BEGIN Supplied data

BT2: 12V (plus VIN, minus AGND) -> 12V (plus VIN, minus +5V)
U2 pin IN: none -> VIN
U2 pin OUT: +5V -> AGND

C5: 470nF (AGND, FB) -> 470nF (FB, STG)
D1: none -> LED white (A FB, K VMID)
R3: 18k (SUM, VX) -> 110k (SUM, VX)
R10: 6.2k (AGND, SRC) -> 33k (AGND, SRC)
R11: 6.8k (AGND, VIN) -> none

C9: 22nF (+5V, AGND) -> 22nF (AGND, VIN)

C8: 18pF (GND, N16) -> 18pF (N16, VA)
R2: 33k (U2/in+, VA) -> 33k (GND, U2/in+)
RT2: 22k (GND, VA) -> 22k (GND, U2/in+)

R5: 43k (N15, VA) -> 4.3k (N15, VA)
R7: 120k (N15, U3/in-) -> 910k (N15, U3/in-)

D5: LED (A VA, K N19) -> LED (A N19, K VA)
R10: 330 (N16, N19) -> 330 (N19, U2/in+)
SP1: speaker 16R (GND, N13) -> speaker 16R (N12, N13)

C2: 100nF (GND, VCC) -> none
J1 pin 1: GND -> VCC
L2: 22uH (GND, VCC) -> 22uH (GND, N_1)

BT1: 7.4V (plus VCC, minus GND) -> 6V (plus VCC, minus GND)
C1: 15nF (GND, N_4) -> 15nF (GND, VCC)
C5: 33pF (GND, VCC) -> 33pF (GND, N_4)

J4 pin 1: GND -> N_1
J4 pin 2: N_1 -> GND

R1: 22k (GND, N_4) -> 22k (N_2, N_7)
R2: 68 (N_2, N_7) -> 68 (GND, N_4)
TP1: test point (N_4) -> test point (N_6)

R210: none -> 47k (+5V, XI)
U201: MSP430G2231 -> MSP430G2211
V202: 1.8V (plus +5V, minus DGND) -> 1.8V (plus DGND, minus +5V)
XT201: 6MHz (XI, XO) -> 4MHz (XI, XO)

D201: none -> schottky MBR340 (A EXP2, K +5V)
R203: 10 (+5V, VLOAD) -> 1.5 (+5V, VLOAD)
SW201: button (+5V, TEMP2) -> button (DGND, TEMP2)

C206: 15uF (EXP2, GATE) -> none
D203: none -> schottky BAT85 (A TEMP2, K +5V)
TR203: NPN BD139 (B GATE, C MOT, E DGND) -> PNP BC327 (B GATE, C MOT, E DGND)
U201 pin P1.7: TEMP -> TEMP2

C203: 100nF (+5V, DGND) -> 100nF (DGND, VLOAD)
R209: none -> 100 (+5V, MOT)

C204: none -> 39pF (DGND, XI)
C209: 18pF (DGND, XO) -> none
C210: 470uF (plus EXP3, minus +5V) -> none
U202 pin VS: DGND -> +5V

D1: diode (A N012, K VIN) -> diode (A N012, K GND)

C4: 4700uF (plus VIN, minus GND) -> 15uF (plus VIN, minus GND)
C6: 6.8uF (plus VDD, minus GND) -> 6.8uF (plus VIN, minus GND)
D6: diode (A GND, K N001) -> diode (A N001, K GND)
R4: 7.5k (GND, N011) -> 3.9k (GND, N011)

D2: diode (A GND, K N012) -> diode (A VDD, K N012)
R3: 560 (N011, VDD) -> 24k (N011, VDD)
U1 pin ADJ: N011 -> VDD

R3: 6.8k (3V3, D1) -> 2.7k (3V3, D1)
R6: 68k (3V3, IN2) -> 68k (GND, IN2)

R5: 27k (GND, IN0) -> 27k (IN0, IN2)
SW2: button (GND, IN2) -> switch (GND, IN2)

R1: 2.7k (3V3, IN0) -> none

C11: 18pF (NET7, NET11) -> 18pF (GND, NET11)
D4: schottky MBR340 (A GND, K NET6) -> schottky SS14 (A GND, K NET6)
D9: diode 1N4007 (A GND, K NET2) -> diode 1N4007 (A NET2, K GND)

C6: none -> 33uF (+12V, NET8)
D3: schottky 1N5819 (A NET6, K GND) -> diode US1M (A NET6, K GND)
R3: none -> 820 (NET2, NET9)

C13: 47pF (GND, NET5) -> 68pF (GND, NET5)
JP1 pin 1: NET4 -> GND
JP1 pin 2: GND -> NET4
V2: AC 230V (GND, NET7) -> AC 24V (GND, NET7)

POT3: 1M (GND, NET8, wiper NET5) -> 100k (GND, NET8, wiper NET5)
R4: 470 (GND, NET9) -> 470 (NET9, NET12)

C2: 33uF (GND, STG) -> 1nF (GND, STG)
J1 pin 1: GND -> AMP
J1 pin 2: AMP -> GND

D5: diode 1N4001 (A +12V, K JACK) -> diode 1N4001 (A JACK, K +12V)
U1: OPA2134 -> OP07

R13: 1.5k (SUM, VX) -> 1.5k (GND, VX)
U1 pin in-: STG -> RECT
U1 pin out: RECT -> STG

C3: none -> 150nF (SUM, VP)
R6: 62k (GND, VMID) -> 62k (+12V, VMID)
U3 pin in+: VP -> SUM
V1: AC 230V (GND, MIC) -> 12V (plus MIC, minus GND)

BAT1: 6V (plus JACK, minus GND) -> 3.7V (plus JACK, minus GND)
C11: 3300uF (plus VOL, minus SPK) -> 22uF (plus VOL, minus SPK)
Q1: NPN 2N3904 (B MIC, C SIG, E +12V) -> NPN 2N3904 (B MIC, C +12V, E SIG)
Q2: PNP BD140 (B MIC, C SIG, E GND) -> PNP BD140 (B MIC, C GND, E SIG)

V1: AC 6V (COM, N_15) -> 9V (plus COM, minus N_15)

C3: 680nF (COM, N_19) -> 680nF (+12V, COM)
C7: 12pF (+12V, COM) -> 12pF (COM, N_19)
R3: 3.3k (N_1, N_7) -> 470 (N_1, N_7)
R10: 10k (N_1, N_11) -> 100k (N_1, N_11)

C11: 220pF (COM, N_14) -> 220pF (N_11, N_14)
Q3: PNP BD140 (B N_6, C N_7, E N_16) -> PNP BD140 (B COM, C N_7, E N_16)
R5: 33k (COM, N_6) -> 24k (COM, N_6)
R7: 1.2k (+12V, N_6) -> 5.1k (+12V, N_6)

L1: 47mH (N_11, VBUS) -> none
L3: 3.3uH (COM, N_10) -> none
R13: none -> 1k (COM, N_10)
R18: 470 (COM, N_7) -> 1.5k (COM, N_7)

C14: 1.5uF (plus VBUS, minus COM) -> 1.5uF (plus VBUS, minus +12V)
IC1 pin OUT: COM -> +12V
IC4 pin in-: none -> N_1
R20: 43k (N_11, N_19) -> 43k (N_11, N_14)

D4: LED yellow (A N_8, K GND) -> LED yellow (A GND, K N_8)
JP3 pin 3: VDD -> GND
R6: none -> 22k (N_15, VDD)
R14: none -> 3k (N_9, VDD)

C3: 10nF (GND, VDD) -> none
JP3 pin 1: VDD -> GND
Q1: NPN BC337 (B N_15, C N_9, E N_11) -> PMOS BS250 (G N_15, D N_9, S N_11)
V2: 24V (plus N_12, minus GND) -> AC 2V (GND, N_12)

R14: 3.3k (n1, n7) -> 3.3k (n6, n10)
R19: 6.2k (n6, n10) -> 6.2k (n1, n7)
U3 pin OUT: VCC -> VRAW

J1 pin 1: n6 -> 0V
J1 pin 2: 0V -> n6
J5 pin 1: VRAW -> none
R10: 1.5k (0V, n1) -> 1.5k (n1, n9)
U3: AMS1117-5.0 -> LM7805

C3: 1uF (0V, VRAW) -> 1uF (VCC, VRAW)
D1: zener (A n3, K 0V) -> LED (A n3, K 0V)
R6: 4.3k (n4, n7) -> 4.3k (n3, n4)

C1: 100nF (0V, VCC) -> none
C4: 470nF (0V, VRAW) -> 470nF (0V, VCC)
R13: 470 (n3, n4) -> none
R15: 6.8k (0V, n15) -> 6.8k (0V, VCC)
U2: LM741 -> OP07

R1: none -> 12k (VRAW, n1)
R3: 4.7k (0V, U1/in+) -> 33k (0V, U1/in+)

END Supplied data

▸ Your instructions
In the entries above, find the line with "U1 pin out: RECT -> STG" and the line with "R20: 43k (N_11, N_19) -> 43k (N_11, N_14)", then set down exactly those two and every line between them, nothing else.

▸ Answer to this problem
U1 pin out: RECT -> STG

C3: none -> 150nF (SUM, VP)
R6: 62k (GND, VMID) -> 62k (+12V, VMID)
U3 pin in+: VP -> SUM
V1: AC 230V (GND, MIC) -> 12V (plus MIC, minus GND)

BAT1: 6V (plus JACK, minus GND) -> 3.7V (plus JACK, minus GND)
C11: 3300uF (plus VOL, minus SPK) -> 22uF (plus VOL, minus SPK)
Q1: NPN 2N3904 (B MIC, C SIG, E +12V) -> NPN 2N3904 (B MIC, C +12V, E SIG)
Q2: PNP BD140 (B MIC, C SIG, E GND) -> PNP BD140 (B MIC, C GND, E SIG)

V1: AC 6V (COM, N_15) -> 9V (plus COM, minus N_15)

C3: 680nF (COM, N_19) -> 680nF (+12V, COM)
C7: 12pF (+12V, COM) -> 12pF (COM, N_19)
R3: 3.3k (N_1, N_7) -> 470 (N_1, N_7)
R10: 10k (N_1, N_11) -> 100k (N_1, N_11)

C11: 220pF (COM, N_14) -> 220pF (N_11, N_14)
Q3: PNP BD140 (B N_6, C N_7, E N_16) -> PNP BD140 (B COM, C N_7, E N_16)
R5: 33k (COM, N_6) -> 24k (COM, N_6)
R7: 1.2k (+12V, N_6) -> 5.1k (+12V, N_6)

L1: 47mH (N_11, VBUS) -> none
L3: 3.3uH (COM, N_10) -> none
R13: none -> 1k (COM, N_10)
R18: 470 (COM, N_7) -> 1.5k (COM, N_7)

C14: 1.5uF (plus VBUS, minus COM) -> 1.5uF (plus VBUS, minus +12V)
IC1 pin OUT: COM -> +12V
IC4 pin in-: none -> N_1
R20: 43k (N_11, N_19) -> 43k (N_11, N_14)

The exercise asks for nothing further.